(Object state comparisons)
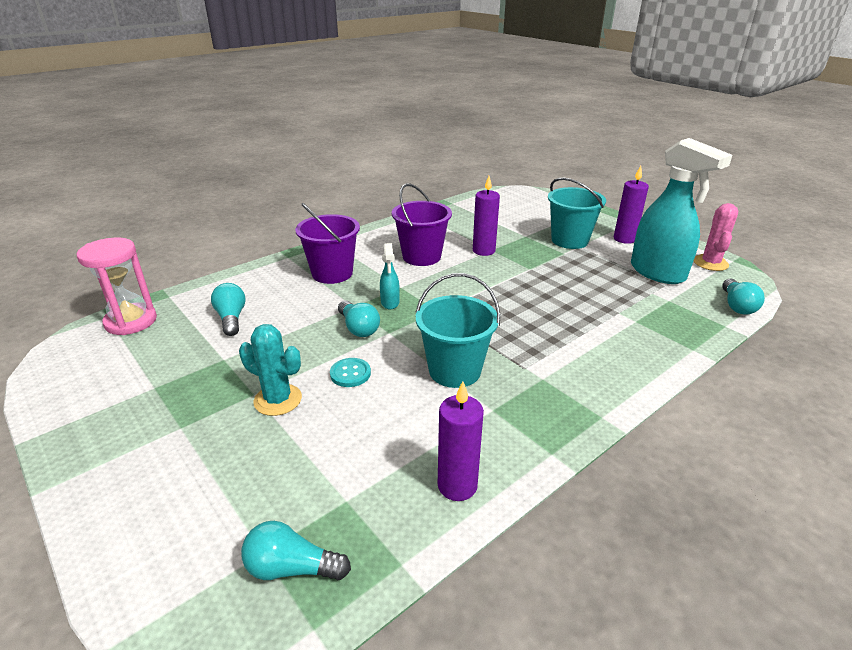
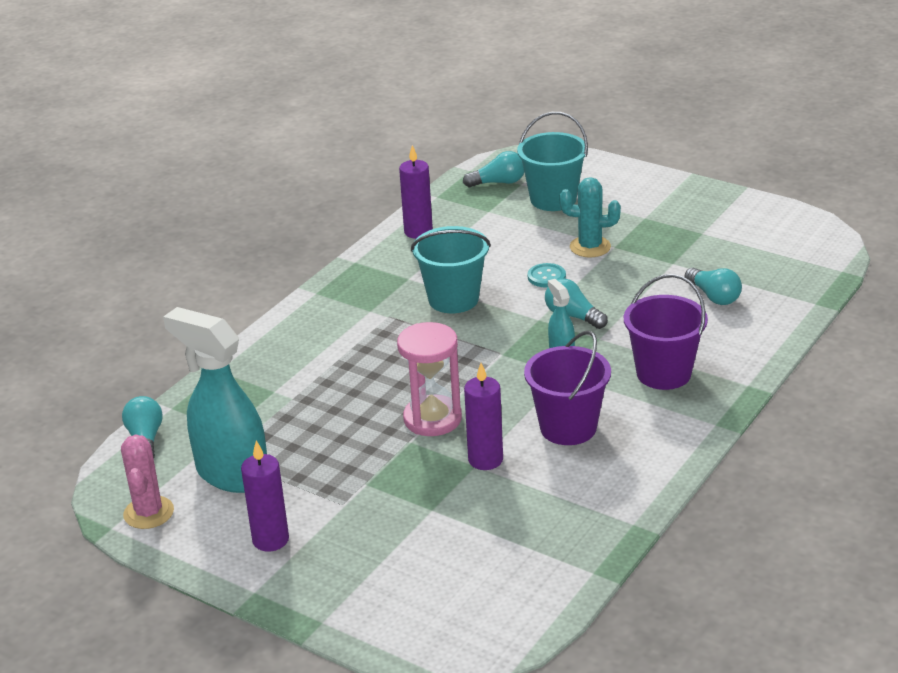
camera: 165 degrees right, 0 degrees up
pink hourglass [77,238,157,335] -> pink hourglass moved to [397,322,462,436]
turquoise bucket [548,178,606,249] -> turquoise bucket moved to [517,112,588,211]

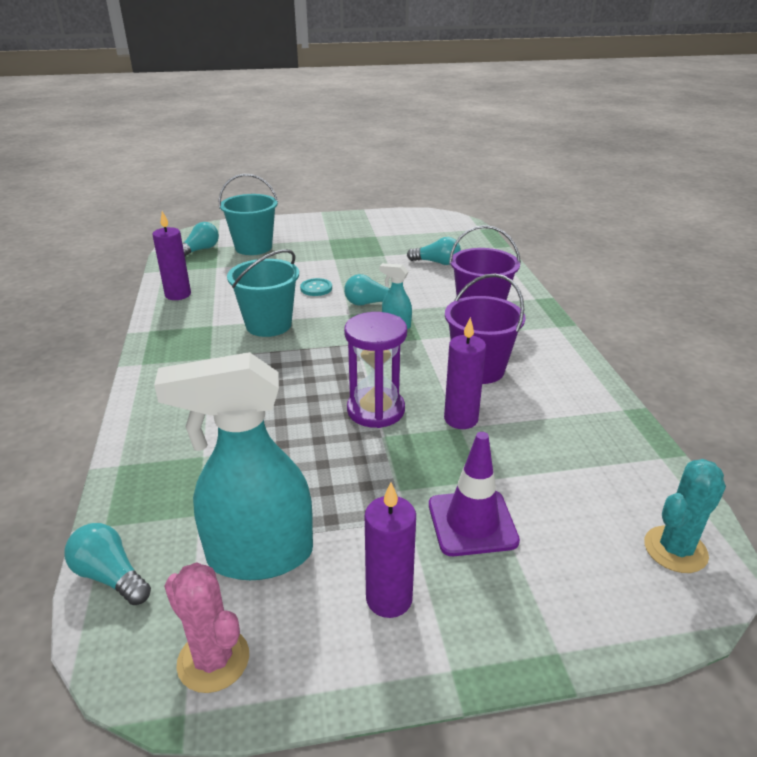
camera: 45 degrees left, 0 degrees up
pink hourglass [397,322,462,436] -> purple hourglass [344,312,407,428]
turquoise cactus [560,177,621,258] -> turquoise cactus moved to [644,459,726,573]
none -> purple traffic cone [429,432,520,556]

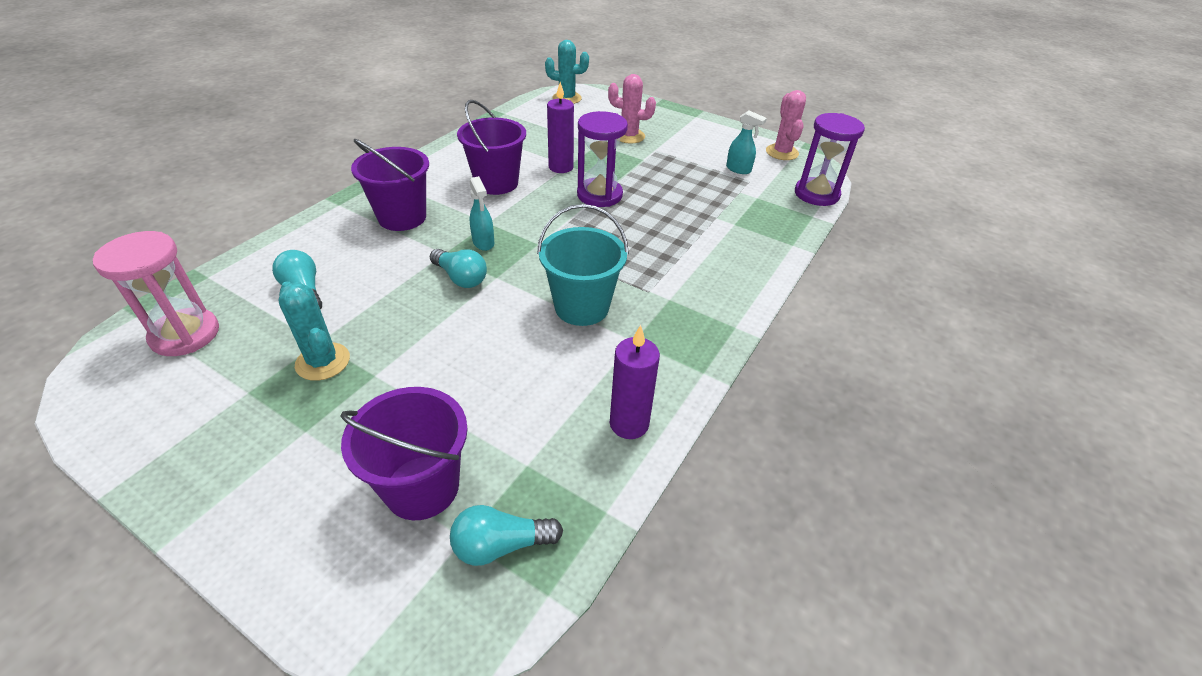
camera: 140 degrees left, 10 degrees up
turquoise light bulb [64,523,151,605] -> purple hourglass [795,113,865,206]
turquoise spray bottle [154,352,313,580] -> turquoise spray bottle [726,111,767,174], size x0.45
turquoise bucket [219,174,278,255] -> purple bucket [340,387,468,520]
turquoise button [300,278,332,296] -> none
purple candle [365,482,416,618] -> none
purple traffic cone [429,432,520,556] -> pink cactus [608,74,656,144]
none -> pink hourglass [93,231,219,356]
none -> turquoise cactus [278,281,350,381]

> Directions for this task
Locate and copy each line in the data above that includes the word "camera".

> Problem solution
camera: 165 degrees right, 0 degrees up
camera: 45 degrees left, 0 degrees up
camera: 140 degrees left, 10 degrees up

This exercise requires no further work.